WHAT THE TASK REQUIRES — Take the lines in the listing below from the line with "Package Error: [645,165,1162,434]" up to and including the line with "Trash: [703,564,741,612] ->" and set them down exactly, skipping pictures and adding nothing.

LISTED RECORDS —
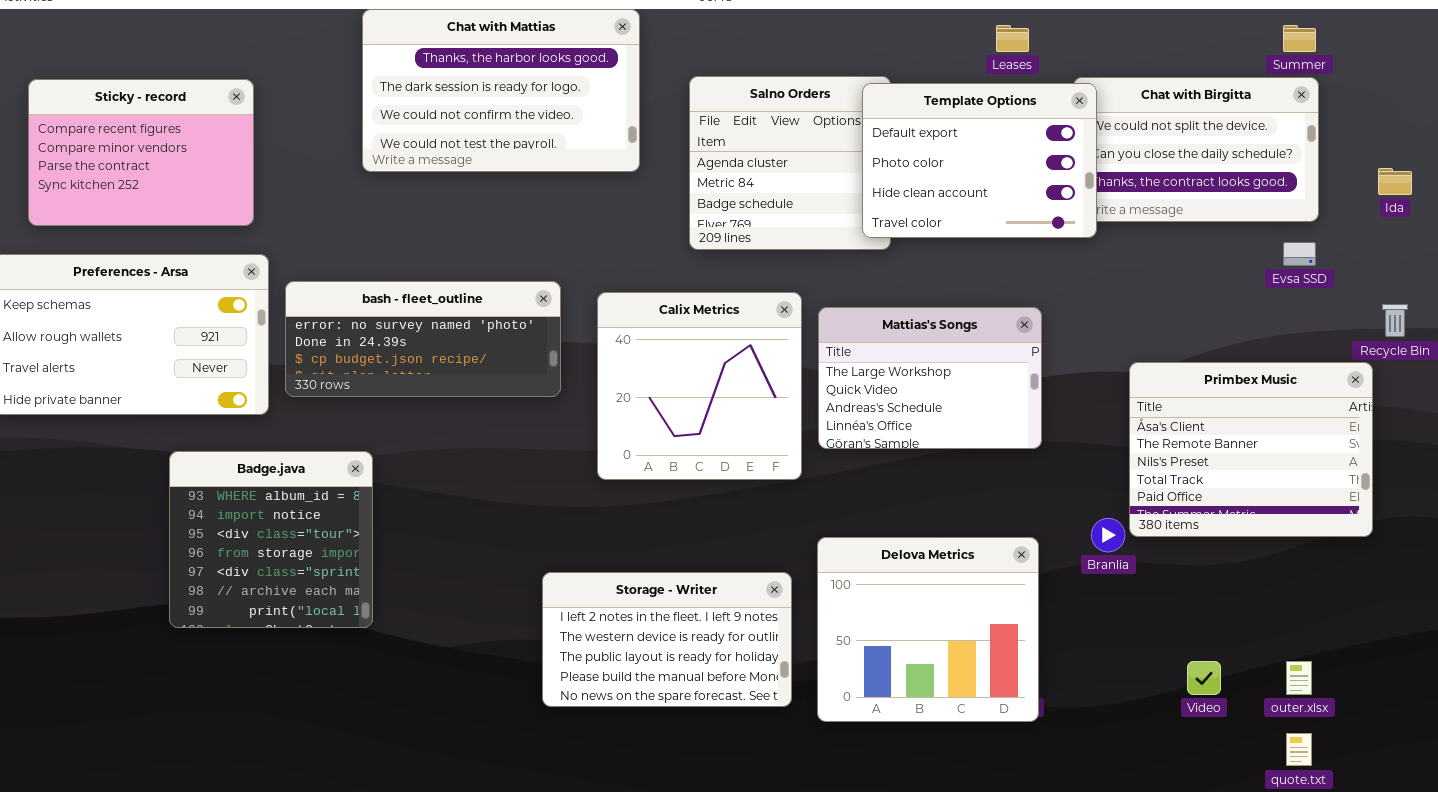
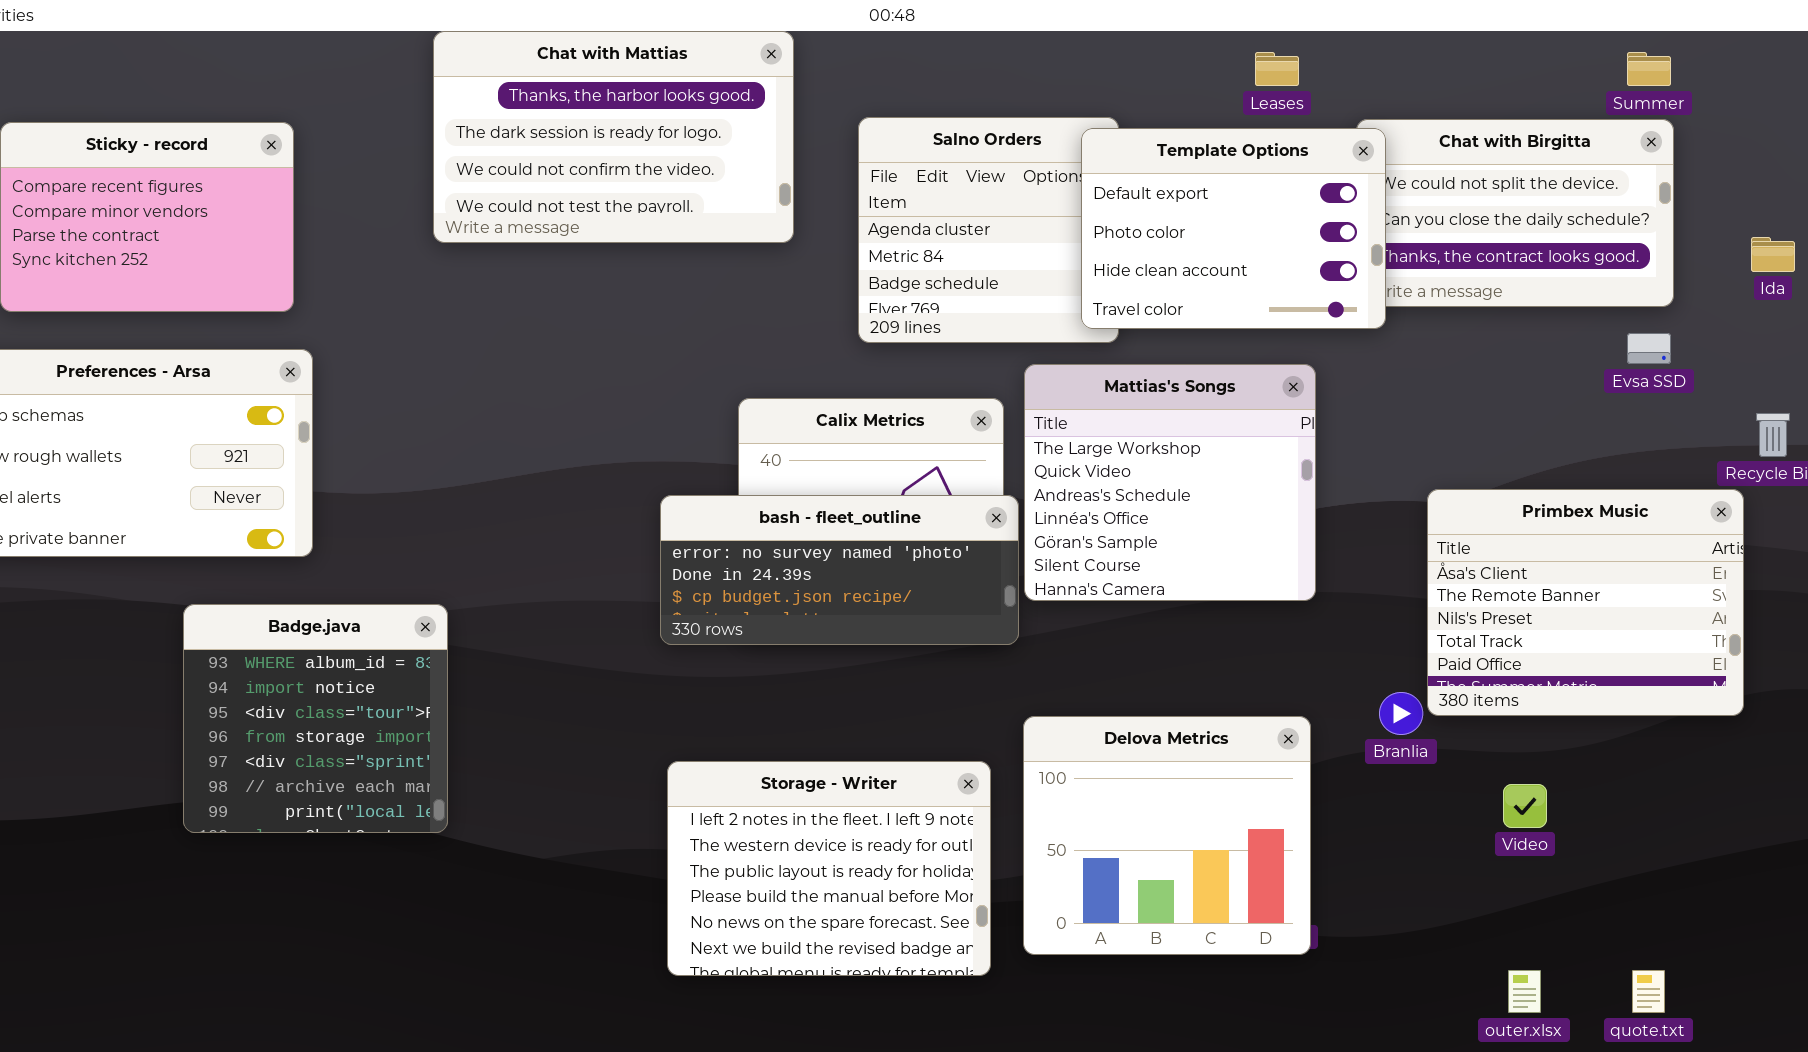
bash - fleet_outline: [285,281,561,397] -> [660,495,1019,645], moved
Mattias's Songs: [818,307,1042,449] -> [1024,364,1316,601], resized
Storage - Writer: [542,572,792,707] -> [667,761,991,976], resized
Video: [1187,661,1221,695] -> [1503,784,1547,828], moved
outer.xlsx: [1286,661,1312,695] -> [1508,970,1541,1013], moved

---

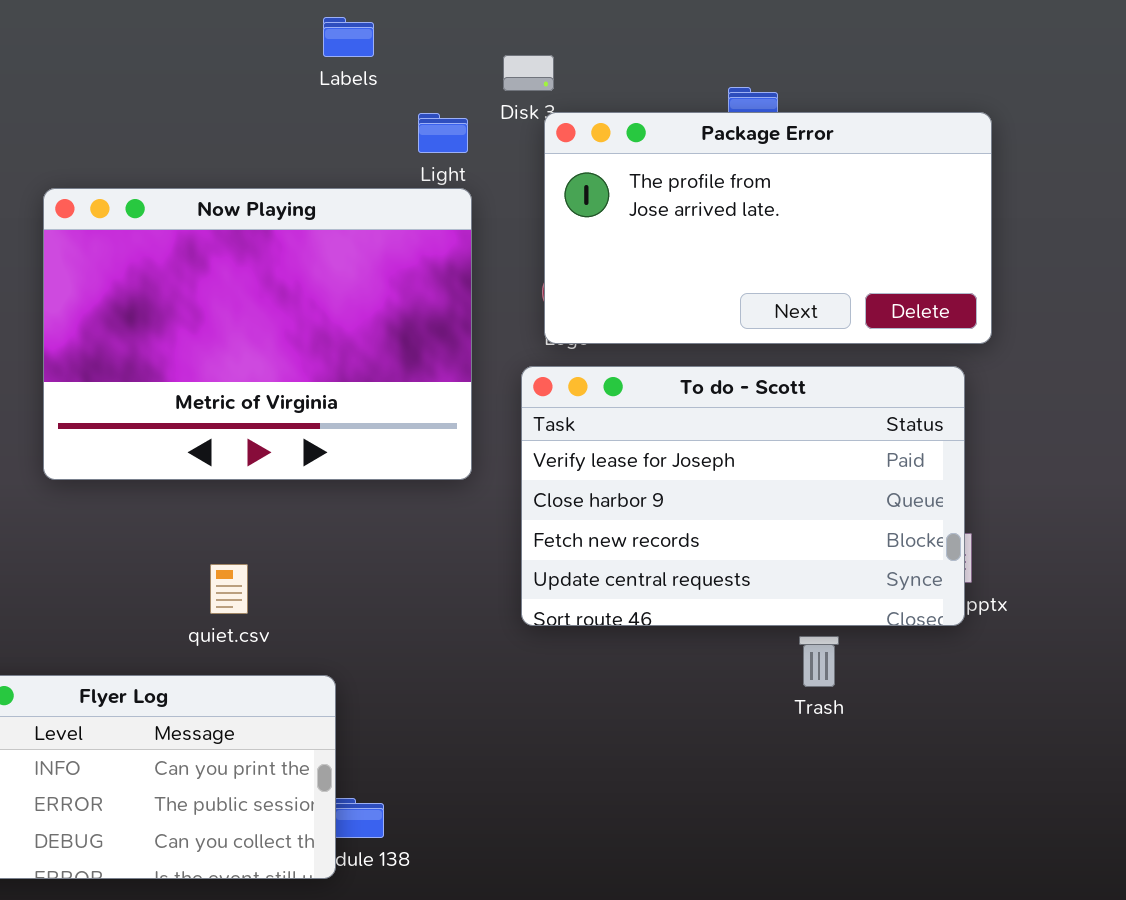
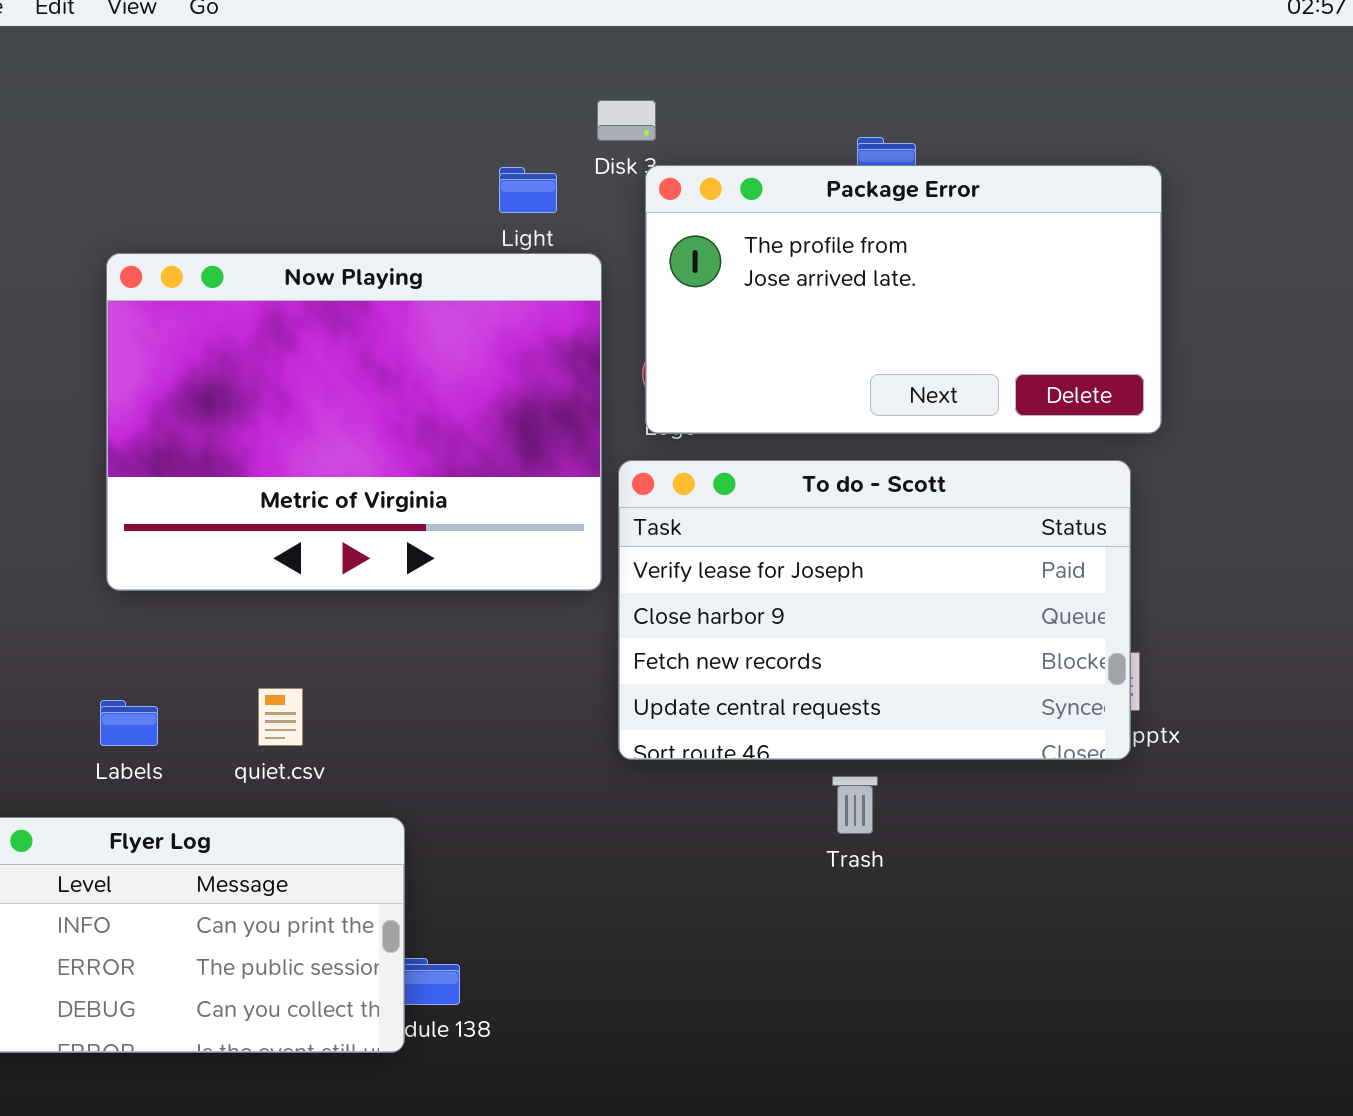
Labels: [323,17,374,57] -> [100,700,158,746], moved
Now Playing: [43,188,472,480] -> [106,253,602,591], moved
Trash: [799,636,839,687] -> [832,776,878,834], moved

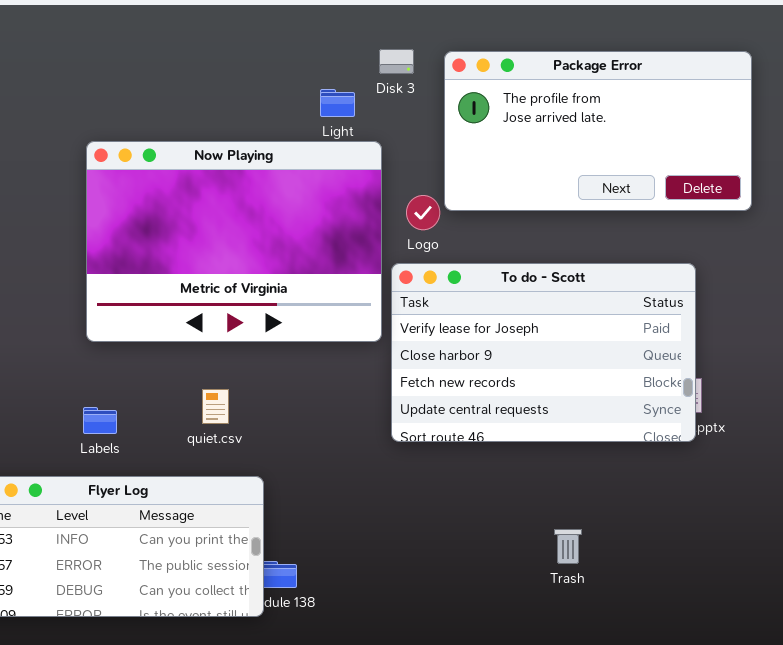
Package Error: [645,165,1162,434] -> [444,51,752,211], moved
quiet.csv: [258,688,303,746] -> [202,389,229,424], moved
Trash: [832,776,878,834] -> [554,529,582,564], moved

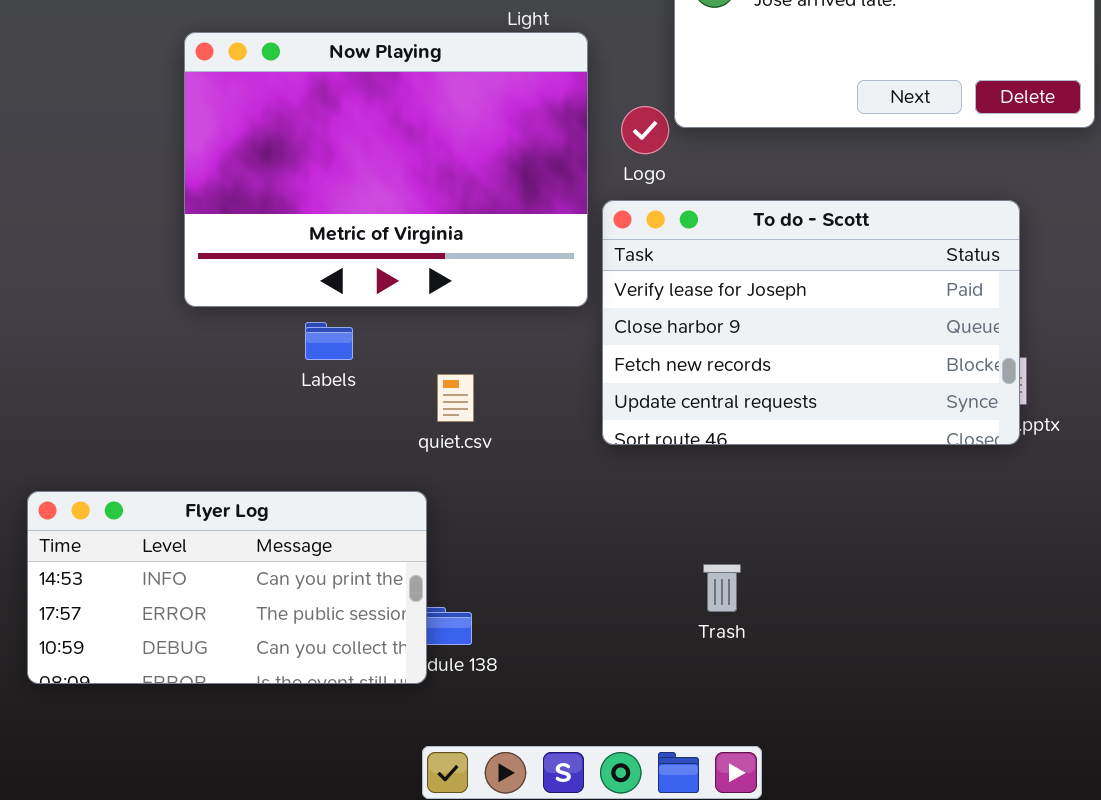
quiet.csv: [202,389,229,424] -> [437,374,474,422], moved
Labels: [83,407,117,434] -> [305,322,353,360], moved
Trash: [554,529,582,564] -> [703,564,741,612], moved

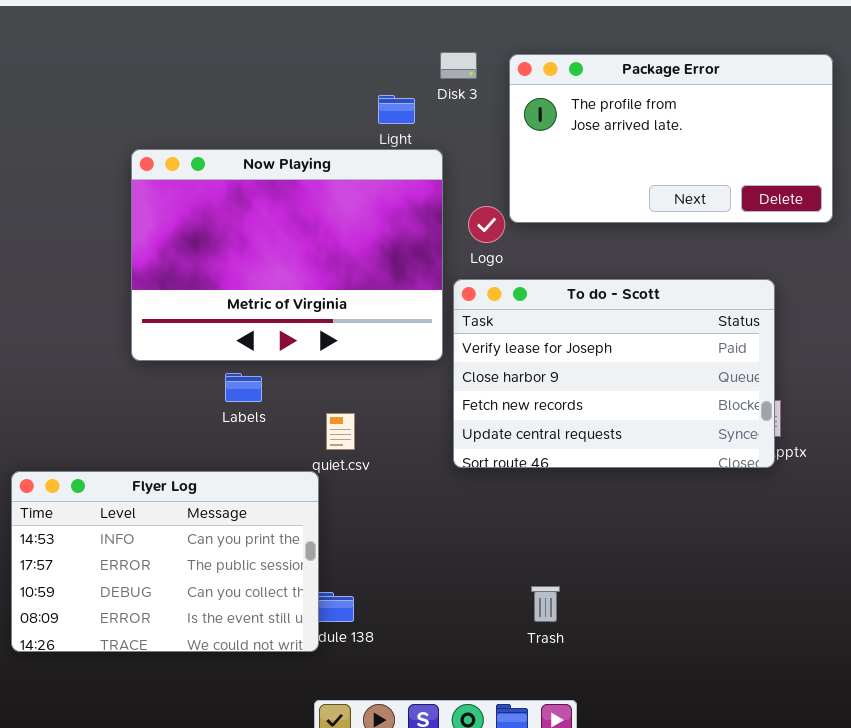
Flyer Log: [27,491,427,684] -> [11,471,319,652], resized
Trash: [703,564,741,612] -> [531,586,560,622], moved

ANSWER BELOW —
Package Error: [645,165,1162,434] -> [444,51,752,211], moved
quiet.csv: [258,688,303,746] -> [202,389,229,424], moved
Trash: [832,776,878,834] -> [554,529,582,564], moved

quiet.csv: [202,389,229,424] -> [437,374,474,422], moved
Labels: [83,407,117,434] -> [305,322,353,360], moved
Trash: [554,529,582,564] -> [703,564,741,612], moved

Flyer Log: [27,491,427,684] -> [11,471,319,652], resized
Trash: [703,564,741,612] -> [531,586,560,622], moved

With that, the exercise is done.